**Exercise brief**
Count the lines in the entries below that contain the string "grace", and reply with only that number.

Extracted data entries:
•••••

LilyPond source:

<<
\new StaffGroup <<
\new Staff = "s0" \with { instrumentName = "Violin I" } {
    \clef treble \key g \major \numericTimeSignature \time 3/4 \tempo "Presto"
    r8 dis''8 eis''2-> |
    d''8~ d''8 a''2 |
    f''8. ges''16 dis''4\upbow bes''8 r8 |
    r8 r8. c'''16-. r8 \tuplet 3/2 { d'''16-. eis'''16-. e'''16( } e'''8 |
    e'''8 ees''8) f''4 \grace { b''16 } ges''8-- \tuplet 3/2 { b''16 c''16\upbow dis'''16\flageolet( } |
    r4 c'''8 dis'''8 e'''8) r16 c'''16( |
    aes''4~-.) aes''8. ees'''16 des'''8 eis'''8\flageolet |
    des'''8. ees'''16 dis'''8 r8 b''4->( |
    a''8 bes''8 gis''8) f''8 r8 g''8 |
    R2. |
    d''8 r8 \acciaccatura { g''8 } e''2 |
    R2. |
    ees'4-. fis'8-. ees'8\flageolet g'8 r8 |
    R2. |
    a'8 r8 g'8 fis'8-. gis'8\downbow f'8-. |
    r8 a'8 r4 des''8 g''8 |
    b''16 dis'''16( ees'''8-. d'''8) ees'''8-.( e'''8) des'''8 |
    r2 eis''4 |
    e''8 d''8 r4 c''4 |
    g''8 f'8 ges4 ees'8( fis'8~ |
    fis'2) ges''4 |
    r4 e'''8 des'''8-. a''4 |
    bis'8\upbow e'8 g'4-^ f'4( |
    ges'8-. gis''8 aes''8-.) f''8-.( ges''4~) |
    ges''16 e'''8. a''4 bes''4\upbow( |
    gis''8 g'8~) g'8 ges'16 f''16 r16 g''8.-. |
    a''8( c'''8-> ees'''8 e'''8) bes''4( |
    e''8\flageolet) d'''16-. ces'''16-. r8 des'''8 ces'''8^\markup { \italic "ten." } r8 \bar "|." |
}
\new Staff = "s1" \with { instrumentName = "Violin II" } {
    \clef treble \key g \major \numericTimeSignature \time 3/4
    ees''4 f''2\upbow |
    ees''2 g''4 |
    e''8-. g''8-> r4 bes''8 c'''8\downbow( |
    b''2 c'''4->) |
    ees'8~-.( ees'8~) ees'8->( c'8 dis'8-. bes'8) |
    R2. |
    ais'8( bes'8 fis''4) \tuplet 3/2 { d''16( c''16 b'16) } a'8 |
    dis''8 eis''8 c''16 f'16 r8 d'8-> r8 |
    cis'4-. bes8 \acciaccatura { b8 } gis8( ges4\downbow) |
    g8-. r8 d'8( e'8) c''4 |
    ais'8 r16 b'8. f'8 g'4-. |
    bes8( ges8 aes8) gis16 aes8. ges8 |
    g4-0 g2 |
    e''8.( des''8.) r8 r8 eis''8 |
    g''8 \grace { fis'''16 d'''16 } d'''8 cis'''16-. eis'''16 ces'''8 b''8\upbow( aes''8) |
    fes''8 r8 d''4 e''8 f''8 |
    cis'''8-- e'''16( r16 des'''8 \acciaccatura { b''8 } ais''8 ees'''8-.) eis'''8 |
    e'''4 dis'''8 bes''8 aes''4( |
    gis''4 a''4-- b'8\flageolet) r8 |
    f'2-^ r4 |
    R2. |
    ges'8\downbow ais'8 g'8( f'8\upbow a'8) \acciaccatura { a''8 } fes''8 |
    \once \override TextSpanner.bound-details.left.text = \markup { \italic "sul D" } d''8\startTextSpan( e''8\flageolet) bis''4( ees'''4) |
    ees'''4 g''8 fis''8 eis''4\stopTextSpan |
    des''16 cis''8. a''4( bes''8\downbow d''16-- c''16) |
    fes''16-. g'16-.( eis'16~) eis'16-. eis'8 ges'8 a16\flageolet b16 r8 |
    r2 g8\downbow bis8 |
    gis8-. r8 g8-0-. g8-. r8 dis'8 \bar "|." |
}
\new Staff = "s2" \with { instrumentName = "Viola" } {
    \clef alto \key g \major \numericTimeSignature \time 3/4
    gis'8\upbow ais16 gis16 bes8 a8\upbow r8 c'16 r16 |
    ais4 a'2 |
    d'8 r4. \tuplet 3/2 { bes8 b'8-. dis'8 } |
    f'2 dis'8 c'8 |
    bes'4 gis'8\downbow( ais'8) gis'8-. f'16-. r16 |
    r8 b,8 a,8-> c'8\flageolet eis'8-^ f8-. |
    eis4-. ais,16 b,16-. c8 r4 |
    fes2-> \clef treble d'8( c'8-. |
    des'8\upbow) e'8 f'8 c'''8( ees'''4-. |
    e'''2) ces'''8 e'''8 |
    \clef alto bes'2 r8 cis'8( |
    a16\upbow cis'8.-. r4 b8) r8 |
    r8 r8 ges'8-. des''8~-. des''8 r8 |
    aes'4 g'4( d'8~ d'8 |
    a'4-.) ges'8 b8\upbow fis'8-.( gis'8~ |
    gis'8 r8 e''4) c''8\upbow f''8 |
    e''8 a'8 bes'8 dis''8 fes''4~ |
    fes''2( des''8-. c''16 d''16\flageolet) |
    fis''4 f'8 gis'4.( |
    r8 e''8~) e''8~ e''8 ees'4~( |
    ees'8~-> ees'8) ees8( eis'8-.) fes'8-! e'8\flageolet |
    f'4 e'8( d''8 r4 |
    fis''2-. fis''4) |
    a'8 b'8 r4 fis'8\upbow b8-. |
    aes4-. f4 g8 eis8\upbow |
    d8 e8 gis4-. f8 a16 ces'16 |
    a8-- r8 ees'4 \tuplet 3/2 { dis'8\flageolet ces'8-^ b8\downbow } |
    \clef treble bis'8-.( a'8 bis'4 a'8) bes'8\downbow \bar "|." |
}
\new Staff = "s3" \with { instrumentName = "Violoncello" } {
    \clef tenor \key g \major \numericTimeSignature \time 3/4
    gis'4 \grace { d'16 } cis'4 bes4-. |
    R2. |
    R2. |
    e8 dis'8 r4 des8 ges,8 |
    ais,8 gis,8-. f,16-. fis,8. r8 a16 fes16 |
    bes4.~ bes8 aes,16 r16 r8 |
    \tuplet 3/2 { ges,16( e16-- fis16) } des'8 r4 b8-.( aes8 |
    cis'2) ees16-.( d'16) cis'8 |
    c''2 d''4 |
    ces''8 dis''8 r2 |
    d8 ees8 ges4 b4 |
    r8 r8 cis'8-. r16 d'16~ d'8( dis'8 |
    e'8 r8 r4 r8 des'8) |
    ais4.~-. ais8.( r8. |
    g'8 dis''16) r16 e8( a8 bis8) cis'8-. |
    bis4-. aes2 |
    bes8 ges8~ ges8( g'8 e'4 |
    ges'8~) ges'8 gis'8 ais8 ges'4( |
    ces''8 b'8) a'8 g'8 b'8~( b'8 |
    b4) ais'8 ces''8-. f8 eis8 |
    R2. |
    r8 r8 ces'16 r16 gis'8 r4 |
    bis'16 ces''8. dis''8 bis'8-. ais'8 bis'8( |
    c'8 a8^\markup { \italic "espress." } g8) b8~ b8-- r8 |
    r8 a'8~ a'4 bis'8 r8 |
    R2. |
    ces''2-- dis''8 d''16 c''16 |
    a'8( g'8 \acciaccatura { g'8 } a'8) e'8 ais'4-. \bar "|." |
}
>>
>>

•••••

**The reply**
3